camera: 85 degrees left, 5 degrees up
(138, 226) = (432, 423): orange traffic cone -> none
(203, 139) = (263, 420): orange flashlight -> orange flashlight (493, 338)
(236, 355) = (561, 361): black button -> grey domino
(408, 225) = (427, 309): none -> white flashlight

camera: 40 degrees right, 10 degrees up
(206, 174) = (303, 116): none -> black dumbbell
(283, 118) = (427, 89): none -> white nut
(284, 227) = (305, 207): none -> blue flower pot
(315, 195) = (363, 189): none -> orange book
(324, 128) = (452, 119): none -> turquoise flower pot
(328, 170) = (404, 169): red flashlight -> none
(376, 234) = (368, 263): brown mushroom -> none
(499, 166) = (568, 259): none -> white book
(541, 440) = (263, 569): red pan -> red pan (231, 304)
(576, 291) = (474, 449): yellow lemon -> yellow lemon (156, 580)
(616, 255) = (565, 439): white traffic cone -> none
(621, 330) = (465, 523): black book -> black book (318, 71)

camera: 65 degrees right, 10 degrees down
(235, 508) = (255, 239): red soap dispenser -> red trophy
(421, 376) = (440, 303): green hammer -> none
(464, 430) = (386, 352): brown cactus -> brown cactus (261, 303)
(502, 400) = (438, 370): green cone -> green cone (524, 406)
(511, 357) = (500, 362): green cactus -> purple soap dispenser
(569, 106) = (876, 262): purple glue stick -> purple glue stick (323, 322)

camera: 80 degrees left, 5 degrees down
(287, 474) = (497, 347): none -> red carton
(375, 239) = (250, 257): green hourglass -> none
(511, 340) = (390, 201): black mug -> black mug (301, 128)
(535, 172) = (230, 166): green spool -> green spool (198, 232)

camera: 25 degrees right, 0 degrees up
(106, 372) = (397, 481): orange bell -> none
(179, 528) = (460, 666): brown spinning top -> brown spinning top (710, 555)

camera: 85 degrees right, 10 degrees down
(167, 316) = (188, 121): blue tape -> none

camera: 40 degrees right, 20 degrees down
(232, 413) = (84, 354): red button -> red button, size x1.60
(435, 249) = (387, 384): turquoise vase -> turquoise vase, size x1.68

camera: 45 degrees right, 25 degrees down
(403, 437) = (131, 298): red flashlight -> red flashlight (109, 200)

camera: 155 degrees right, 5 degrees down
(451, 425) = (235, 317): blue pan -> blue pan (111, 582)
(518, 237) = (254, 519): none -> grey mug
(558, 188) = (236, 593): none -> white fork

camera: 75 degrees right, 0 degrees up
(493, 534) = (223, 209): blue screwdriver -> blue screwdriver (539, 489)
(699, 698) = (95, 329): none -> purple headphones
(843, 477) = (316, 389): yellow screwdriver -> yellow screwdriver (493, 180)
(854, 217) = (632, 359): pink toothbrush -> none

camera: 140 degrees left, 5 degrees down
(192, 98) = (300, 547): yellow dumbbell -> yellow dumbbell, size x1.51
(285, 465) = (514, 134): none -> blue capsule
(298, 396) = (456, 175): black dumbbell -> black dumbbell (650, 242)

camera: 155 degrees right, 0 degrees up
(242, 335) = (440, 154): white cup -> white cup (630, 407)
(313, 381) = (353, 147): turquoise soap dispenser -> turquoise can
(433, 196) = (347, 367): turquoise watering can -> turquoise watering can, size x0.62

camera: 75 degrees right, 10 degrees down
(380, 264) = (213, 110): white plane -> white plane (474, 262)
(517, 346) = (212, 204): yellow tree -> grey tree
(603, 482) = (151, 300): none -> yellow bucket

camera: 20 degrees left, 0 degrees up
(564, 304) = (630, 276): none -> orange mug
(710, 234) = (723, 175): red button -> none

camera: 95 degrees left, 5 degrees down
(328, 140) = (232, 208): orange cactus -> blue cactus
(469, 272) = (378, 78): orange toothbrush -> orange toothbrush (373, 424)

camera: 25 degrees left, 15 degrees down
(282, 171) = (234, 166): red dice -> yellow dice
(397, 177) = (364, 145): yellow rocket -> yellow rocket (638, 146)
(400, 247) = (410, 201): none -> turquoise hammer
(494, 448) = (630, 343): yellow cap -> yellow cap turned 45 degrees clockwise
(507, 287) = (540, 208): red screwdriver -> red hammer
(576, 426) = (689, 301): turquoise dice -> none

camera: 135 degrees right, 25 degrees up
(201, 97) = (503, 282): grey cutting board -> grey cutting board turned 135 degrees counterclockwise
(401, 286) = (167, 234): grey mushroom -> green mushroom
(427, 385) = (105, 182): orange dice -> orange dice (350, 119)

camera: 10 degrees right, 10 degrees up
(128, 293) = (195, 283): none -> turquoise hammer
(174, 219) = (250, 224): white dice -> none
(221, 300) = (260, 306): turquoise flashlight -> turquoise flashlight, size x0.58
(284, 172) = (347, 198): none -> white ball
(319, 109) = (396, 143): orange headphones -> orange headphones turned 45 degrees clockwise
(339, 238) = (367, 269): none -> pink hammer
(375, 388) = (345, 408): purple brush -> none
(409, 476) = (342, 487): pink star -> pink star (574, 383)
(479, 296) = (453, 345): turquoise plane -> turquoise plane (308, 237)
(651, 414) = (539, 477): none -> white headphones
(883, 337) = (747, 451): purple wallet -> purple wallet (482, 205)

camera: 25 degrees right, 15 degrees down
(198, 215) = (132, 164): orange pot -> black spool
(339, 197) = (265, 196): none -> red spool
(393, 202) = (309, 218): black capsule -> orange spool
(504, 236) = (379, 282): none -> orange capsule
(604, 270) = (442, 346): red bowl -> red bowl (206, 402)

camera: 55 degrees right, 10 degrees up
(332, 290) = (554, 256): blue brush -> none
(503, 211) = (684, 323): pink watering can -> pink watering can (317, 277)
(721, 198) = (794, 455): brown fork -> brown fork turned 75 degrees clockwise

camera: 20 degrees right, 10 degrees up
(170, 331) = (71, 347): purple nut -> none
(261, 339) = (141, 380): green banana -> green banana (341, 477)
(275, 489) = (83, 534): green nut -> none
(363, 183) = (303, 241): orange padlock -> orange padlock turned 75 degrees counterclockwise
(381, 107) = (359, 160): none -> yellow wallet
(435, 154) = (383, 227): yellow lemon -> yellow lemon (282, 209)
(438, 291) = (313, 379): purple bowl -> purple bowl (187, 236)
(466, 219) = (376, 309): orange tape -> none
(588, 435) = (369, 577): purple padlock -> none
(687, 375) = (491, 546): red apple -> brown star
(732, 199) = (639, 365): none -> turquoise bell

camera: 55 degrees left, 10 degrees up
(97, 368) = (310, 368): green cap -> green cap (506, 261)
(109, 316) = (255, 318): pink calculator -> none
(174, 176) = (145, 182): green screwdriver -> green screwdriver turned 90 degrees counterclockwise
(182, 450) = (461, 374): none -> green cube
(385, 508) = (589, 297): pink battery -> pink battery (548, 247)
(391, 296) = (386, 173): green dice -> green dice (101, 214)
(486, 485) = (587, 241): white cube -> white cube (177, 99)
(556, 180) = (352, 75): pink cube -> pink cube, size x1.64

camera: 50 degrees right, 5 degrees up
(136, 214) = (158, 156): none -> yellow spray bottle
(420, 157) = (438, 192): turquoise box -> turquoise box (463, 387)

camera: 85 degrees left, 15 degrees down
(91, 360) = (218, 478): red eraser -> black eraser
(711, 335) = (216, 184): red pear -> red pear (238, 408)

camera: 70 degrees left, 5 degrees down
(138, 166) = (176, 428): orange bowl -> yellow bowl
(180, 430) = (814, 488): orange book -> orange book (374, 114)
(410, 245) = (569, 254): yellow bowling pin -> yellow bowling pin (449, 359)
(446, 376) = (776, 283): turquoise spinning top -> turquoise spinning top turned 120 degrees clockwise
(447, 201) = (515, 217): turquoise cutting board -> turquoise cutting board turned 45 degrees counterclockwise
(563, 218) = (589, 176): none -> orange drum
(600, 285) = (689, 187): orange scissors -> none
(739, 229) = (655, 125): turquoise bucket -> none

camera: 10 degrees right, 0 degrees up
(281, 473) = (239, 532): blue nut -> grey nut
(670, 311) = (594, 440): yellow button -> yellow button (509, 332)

^^^^

Tally the lines above that contain the word "bucket", and reply with only the number.

2